- HOW TO COMPLETE THIS TASK
Give the entries again exactly. Skip the pictures.

[Scene image comparisons]
════════
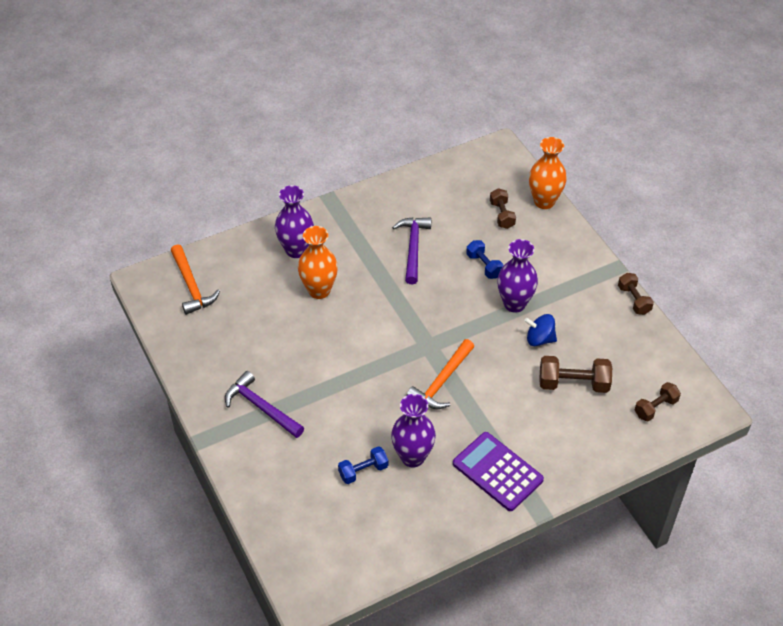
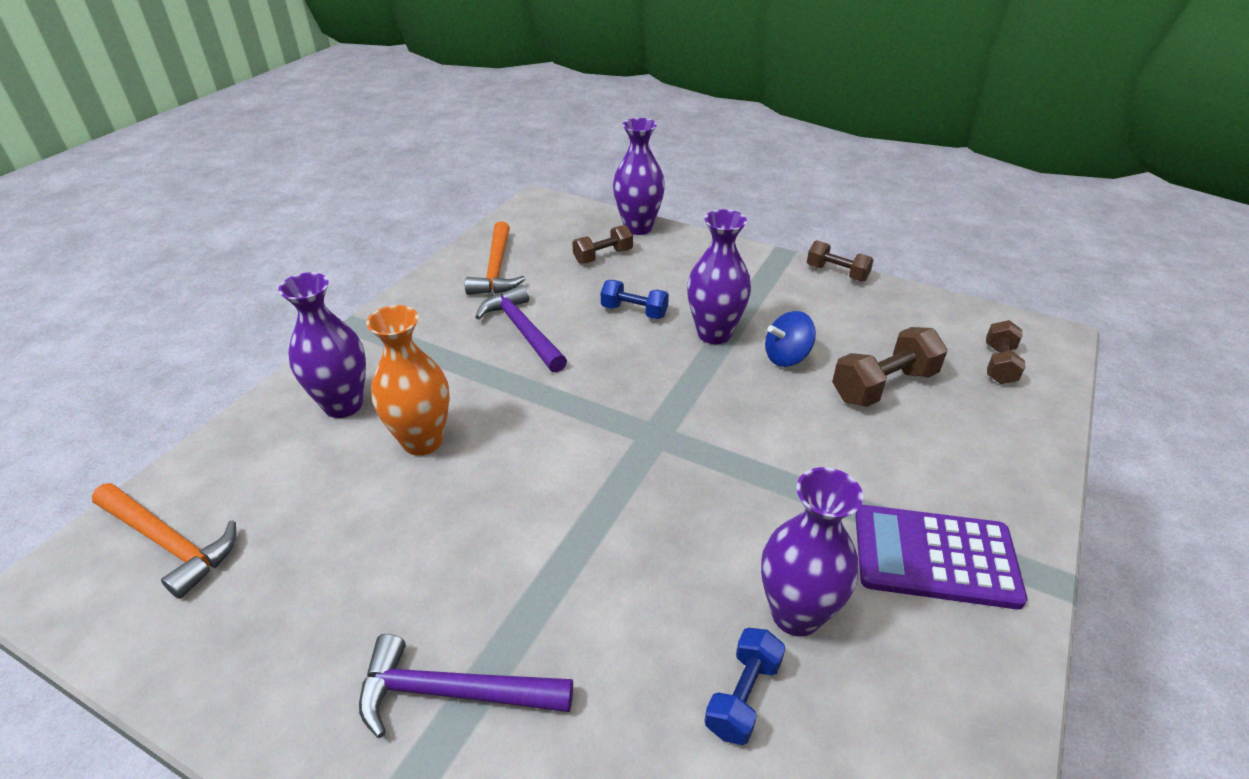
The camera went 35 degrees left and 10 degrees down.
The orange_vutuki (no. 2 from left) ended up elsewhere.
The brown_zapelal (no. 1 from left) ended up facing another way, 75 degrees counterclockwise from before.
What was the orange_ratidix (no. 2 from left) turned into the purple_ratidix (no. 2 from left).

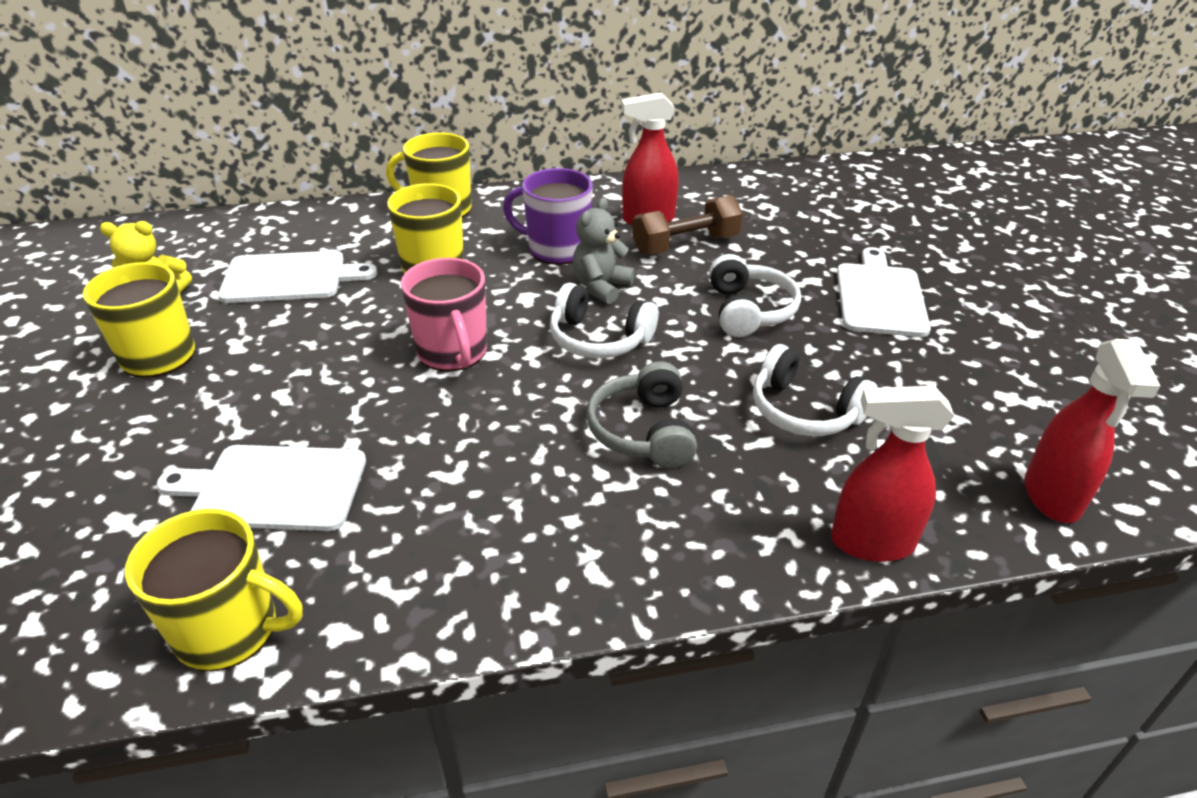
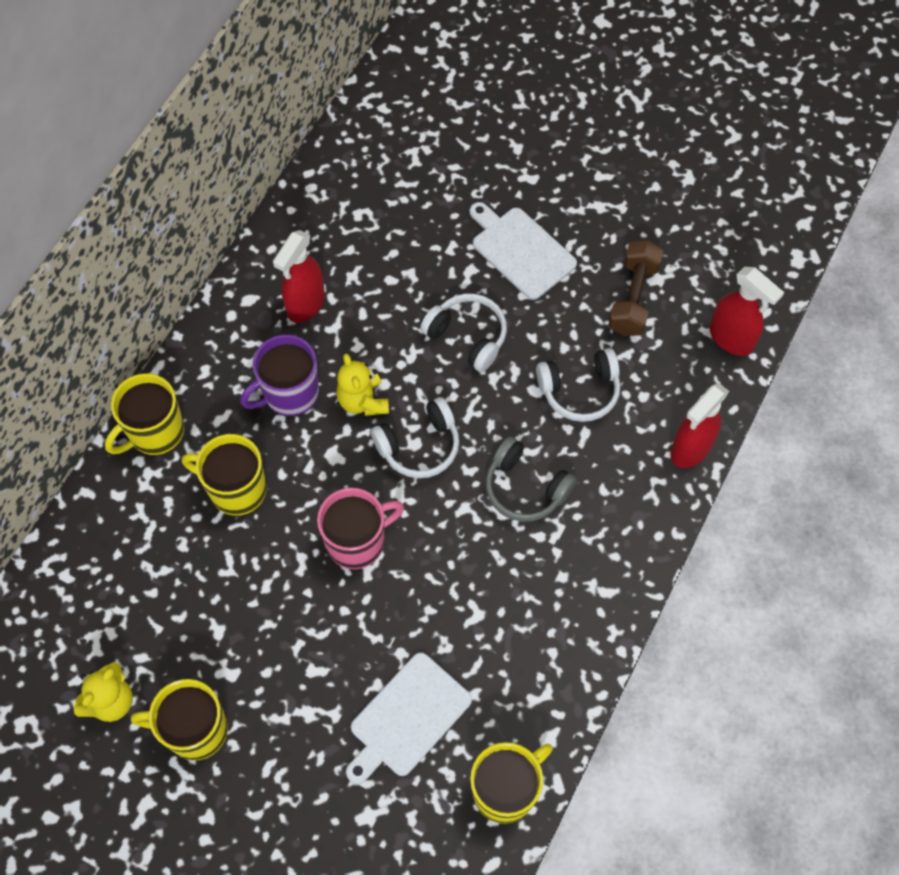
The camera went 50 degrees left and 25 degrees up.
The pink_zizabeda ended up facing another way, 45 degrees counterclockwise from before.
What was the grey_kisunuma turned into the yellow_kisunuma (no. 2 from left).
The brown_zapelal ended up elsewhere.
The second view lost the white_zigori (no. 2 from left).

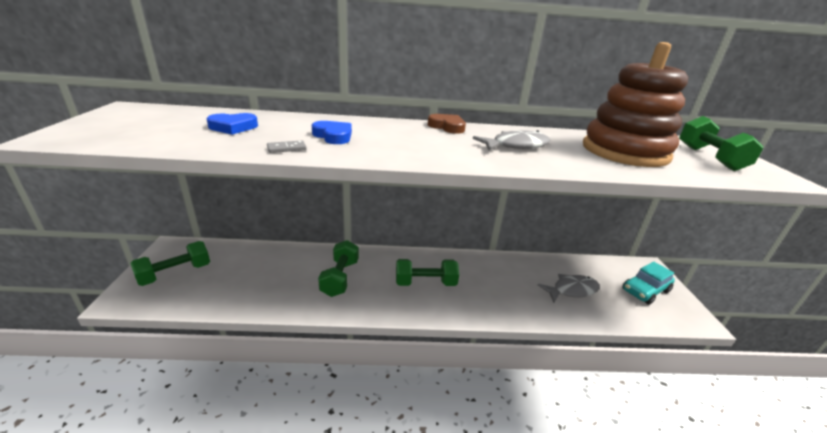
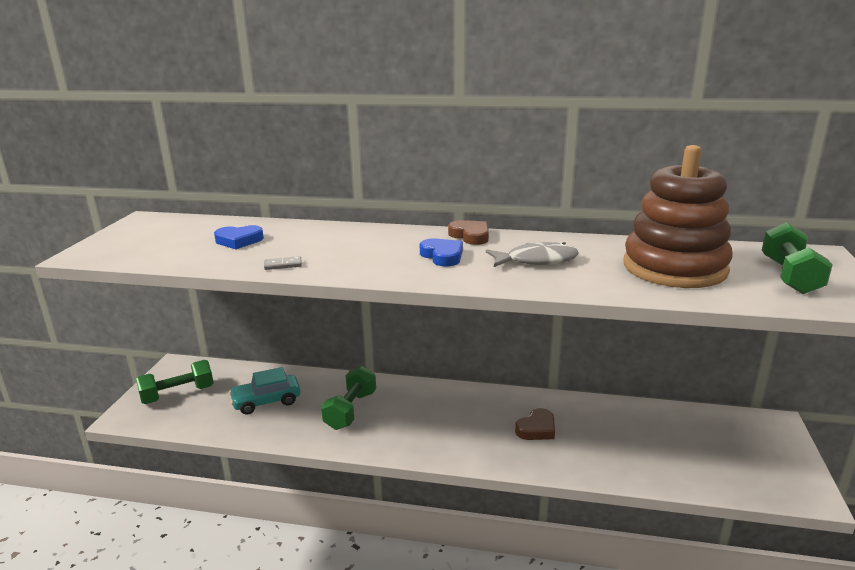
The camera went 15 degrees right and 5 degrees down.
The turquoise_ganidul ended up elsewhere.
The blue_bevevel (no. 2 from left) ended up elsewhere.
The second view gained the brown_bevevel (no. 2 from left).
The second view lost the green_zapelal (no. 3 from left).
The second view lost the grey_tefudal (no. 2 from left).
════════
- RESPONSE BOX
The camera went 35 degrees left and 10 degrees down.
The orange_vutuki (no. 2 from left) ended up elsewhere.
The brown_zapelal (no. 1 from left) ended up facing another way, 75 degrees counterclockwise from before.
What was the orange_ratidix (no. 2 from left) turned into the purple_ratidix (no. 2 from left).

The camera went 50 degrees left and 25 degrees up.
The pink_zizabeda ended up facing another way, 45 degrees counterclockwise from before.
What was the grey_kisunuma turned into the yellow_kisunuma (no. 2 from left).
The brown_zapelal ended up elsewhere.
The second view lost the white_zigori (no. 2 from left).

The camera went 15 degrees right and 5 degrees down.
The turquoise_ganidul ended up elsewhere.
The blue_bevevel (no. 2 from left) ended up elsewhere.
The second view gained the brown_bevevel (no. 2 from left).
The second view lost the green_zapelal (no. 3 from left).
The second view lost the grey_tefudal (no. 2 from left).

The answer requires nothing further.